Below this line is a set of entries; quote exactly the lines from the line that contains "green stacking toy" to the line that contains "- → blue shoe <419, 175, 446, 222>", both lines included.

# Data supplied

:::::

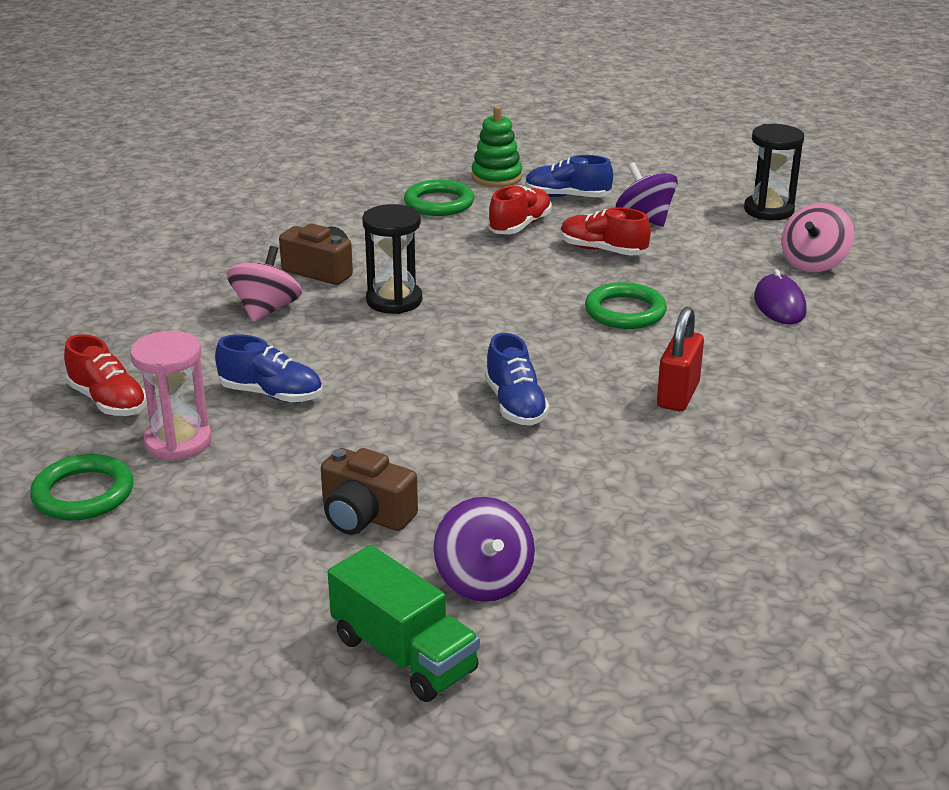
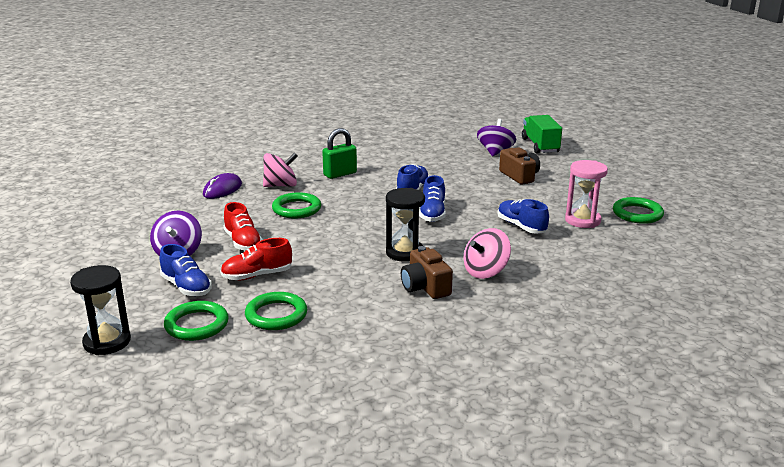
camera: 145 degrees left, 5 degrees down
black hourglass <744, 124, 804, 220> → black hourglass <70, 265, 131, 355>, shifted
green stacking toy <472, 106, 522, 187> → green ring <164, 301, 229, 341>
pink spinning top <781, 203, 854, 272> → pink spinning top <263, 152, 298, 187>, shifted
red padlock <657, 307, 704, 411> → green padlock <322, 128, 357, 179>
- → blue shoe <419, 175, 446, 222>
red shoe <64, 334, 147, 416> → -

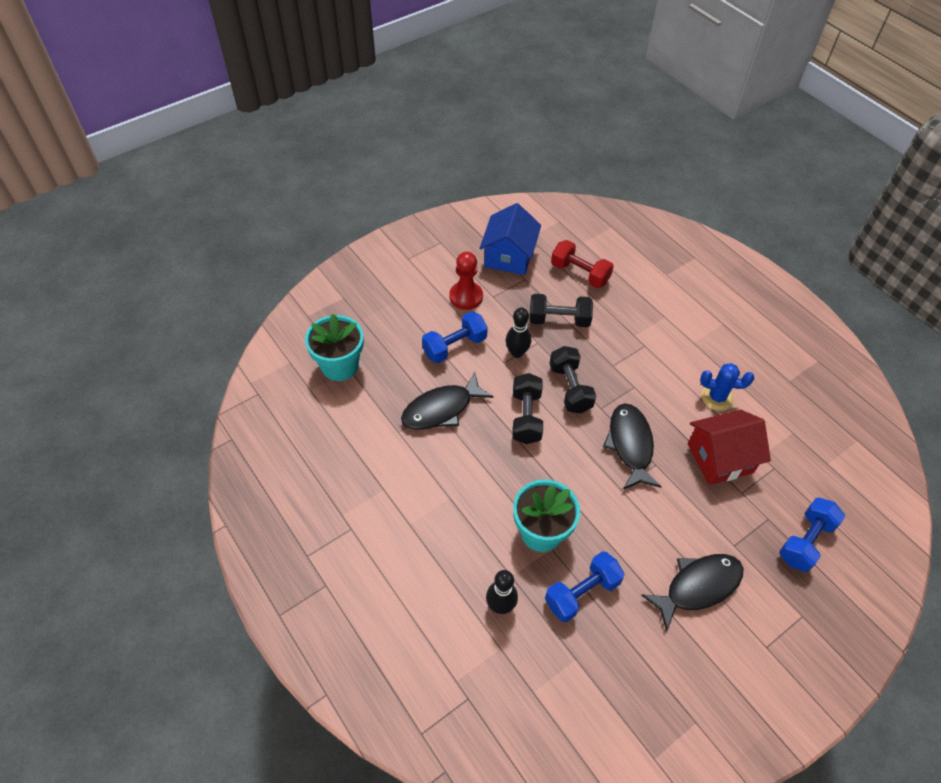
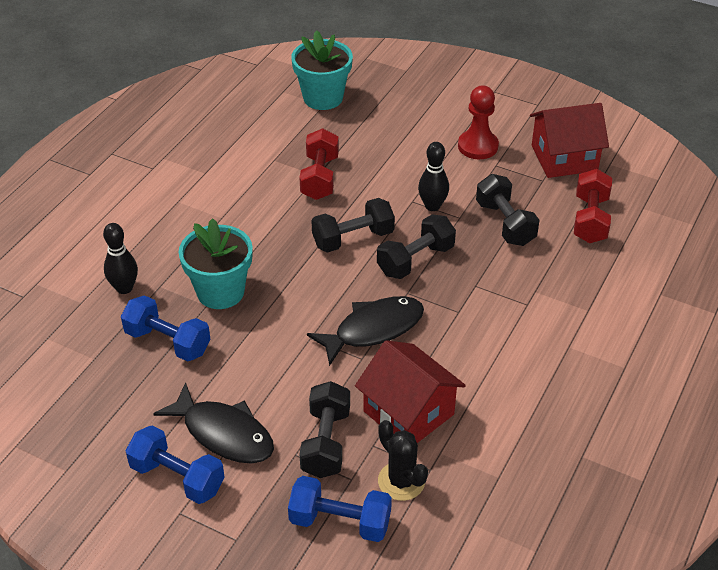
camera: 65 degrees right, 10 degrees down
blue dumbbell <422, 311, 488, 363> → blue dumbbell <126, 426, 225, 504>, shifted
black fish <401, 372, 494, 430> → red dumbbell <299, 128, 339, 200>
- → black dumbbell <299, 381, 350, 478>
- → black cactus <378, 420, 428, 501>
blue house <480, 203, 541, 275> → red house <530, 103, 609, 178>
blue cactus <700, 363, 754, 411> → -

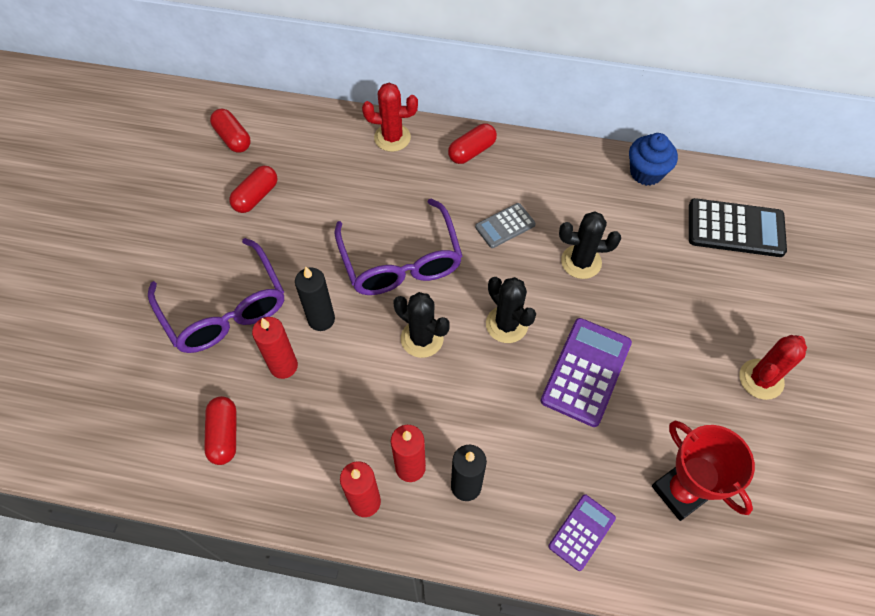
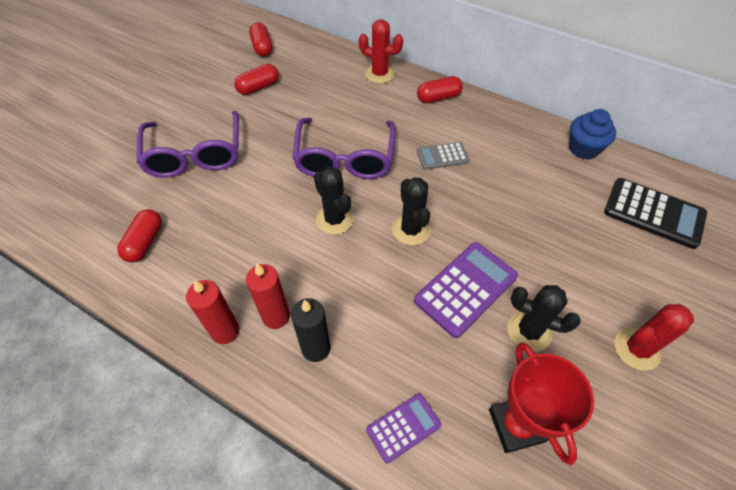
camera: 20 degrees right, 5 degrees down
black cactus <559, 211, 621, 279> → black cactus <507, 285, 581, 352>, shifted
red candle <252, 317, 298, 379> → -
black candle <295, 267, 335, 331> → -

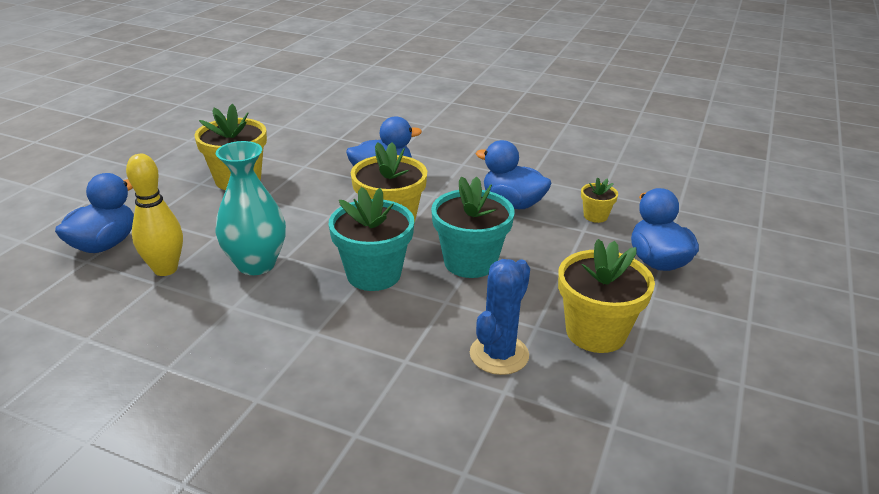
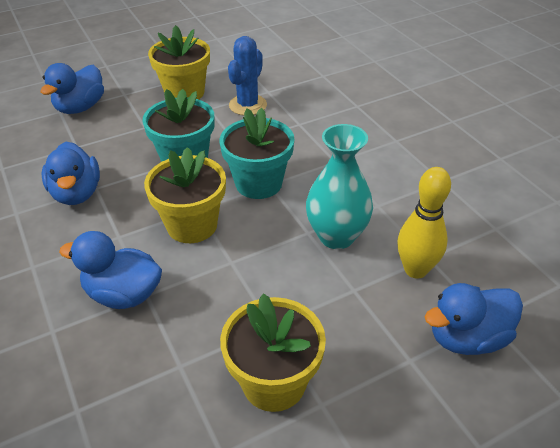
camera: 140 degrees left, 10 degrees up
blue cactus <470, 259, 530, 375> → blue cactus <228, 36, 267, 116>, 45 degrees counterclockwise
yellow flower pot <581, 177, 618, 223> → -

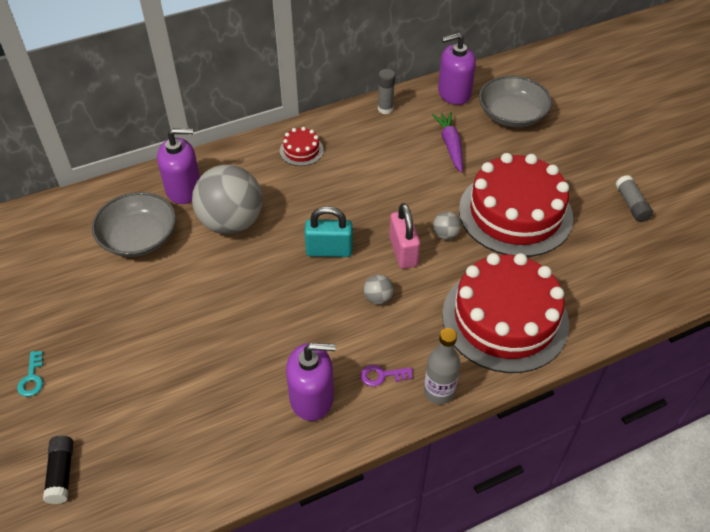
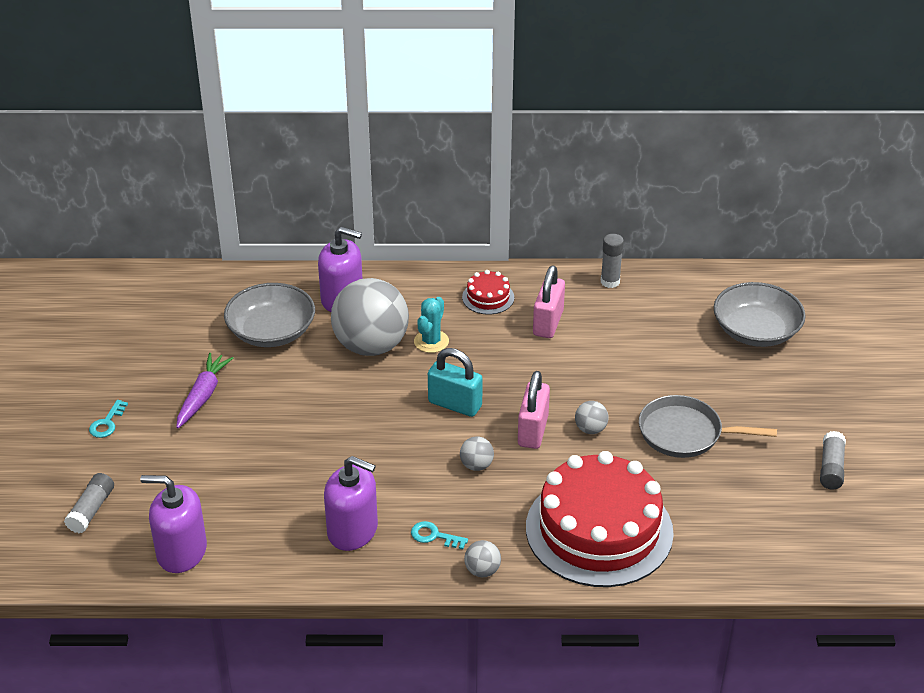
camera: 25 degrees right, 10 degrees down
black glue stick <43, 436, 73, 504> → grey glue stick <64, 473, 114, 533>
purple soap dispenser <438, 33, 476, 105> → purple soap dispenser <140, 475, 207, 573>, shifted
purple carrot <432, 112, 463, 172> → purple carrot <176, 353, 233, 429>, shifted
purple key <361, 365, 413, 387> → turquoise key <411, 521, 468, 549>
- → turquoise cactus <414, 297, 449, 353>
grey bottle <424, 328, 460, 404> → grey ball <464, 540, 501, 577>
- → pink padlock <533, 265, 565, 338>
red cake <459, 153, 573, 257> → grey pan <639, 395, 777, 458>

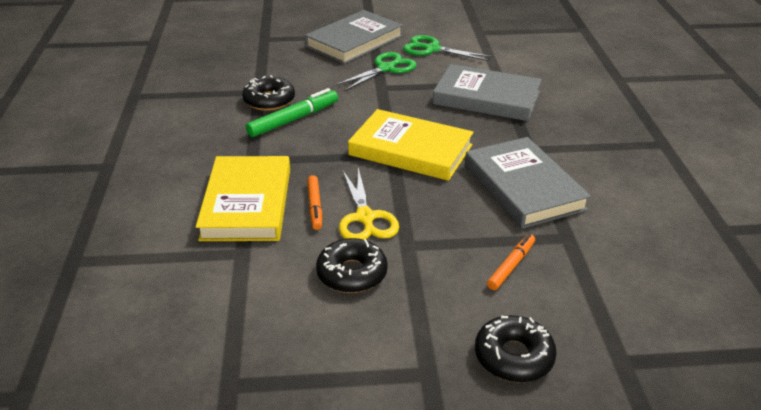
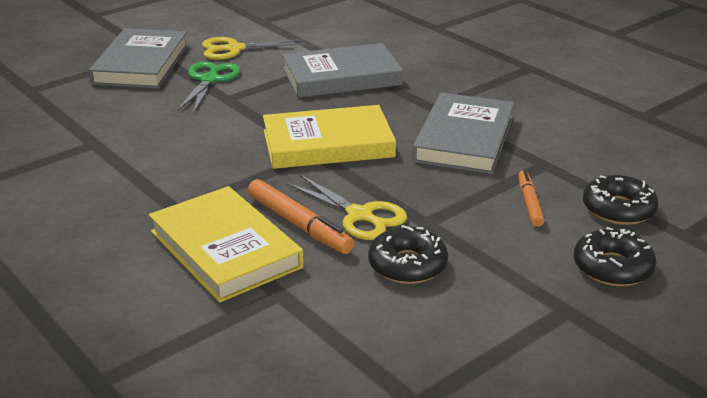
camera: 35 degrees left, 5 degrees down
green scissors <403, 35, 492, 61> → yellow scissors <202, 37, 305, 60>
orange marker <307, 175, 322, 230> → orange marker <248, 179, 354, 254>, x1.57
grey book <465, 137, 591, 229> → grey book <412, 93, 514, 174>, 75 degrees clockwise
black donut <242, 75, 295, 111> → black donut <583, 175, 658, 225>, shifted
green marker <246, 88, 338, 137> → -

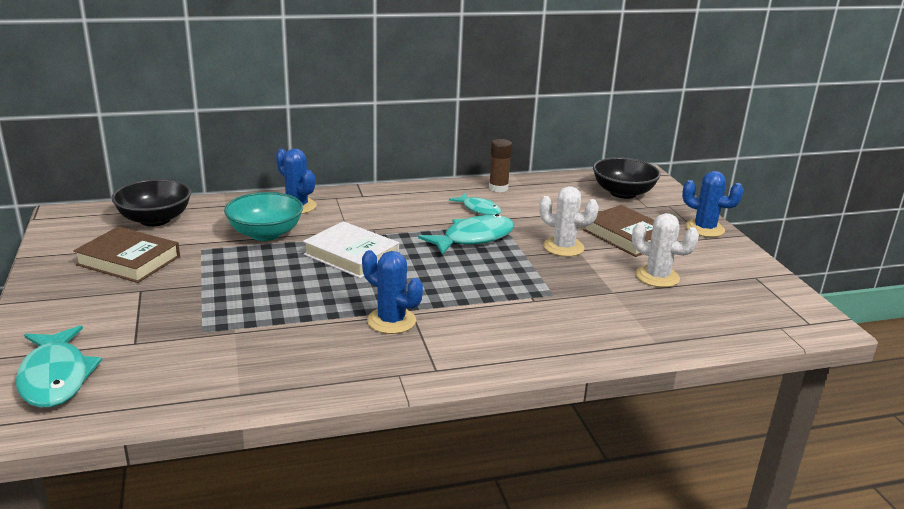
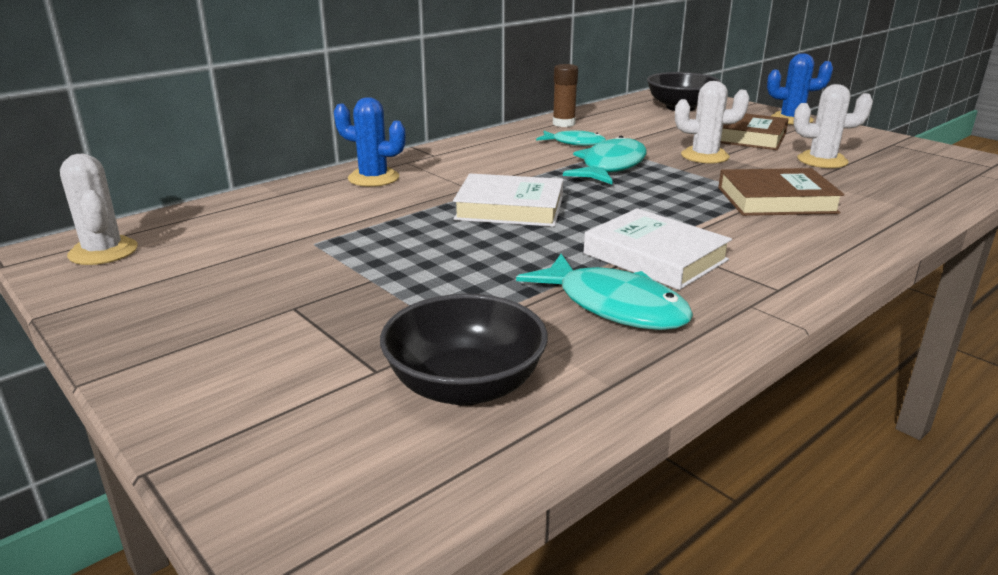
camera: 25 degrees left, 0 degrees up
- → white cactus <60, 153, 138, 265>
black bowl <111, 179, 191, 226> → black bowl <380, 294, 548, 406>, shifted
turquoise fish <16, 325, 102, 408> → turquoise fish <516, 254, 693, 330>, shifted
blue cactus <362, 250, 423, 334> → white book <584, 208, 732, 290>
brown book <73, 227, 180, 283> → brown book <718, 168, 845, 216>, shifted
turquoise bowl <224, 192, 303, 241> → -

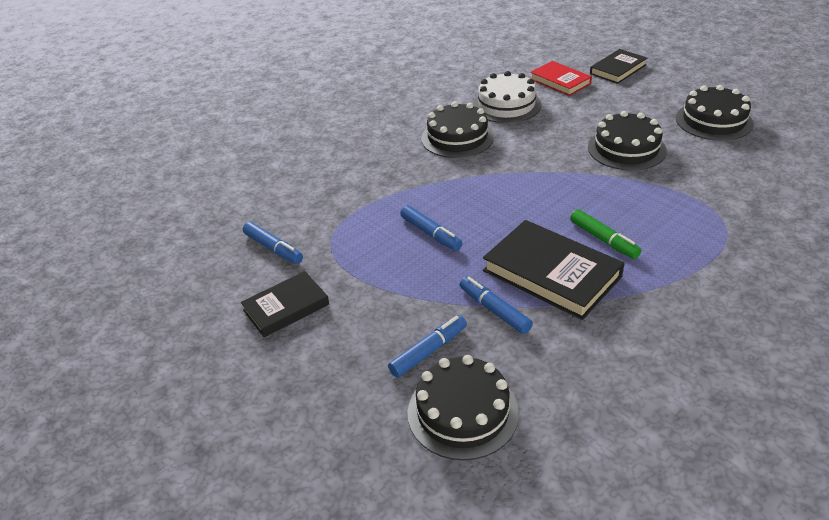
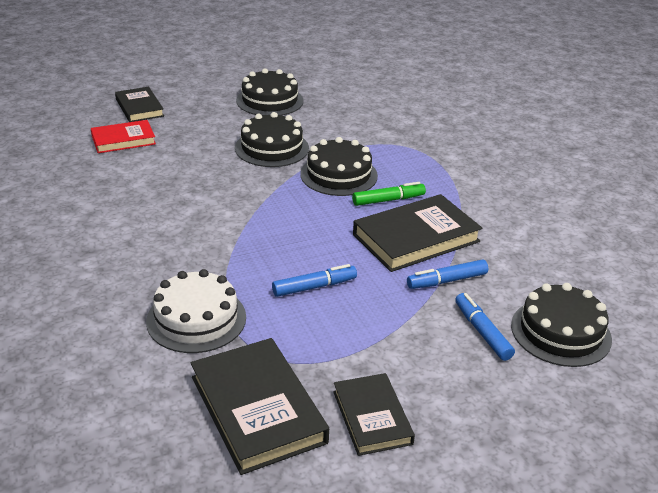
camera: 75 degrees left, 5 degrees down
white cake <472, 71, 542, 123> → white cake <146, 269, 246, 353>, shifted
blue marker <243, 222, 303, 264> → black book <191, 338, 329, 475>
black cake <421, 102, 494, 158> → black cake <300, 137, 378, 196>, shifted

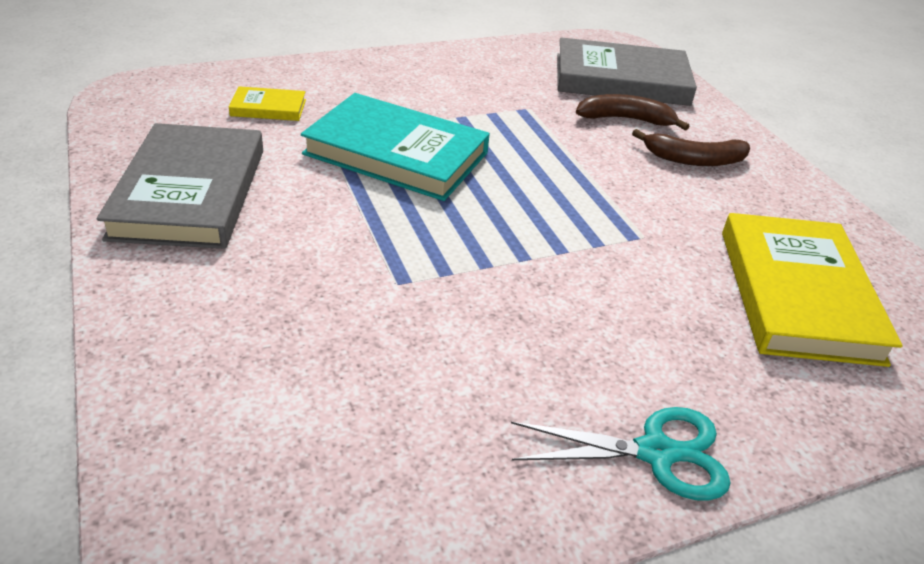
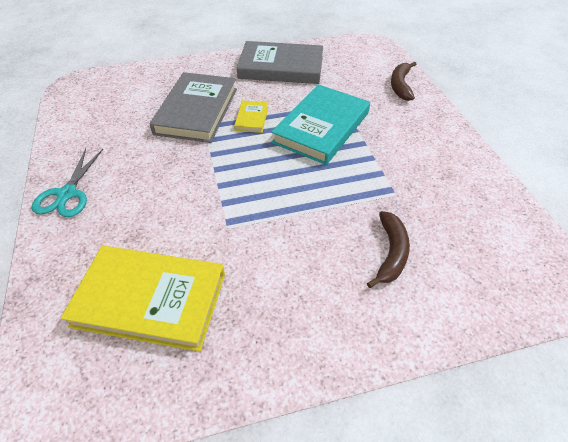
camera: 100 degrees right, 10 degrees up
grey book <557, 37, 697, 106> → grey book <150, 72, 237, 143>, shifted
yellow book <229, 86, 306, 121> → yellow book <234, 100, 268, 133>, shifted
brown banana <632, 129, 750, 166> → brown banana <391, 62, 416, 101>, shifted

:::::

# Completed task
green stacking toy <472, 106, 522, 187> → green ring <164, 301, 229, 341>
pink spinning top <781, 203, 854, 272> → pink spinning top <263, 152, 298, 187>, shifted
red padlock <657, 307, 704, 411> → green padlock <322, 128, 357, 179>
- → blue shoe <419, 175, 446, 222>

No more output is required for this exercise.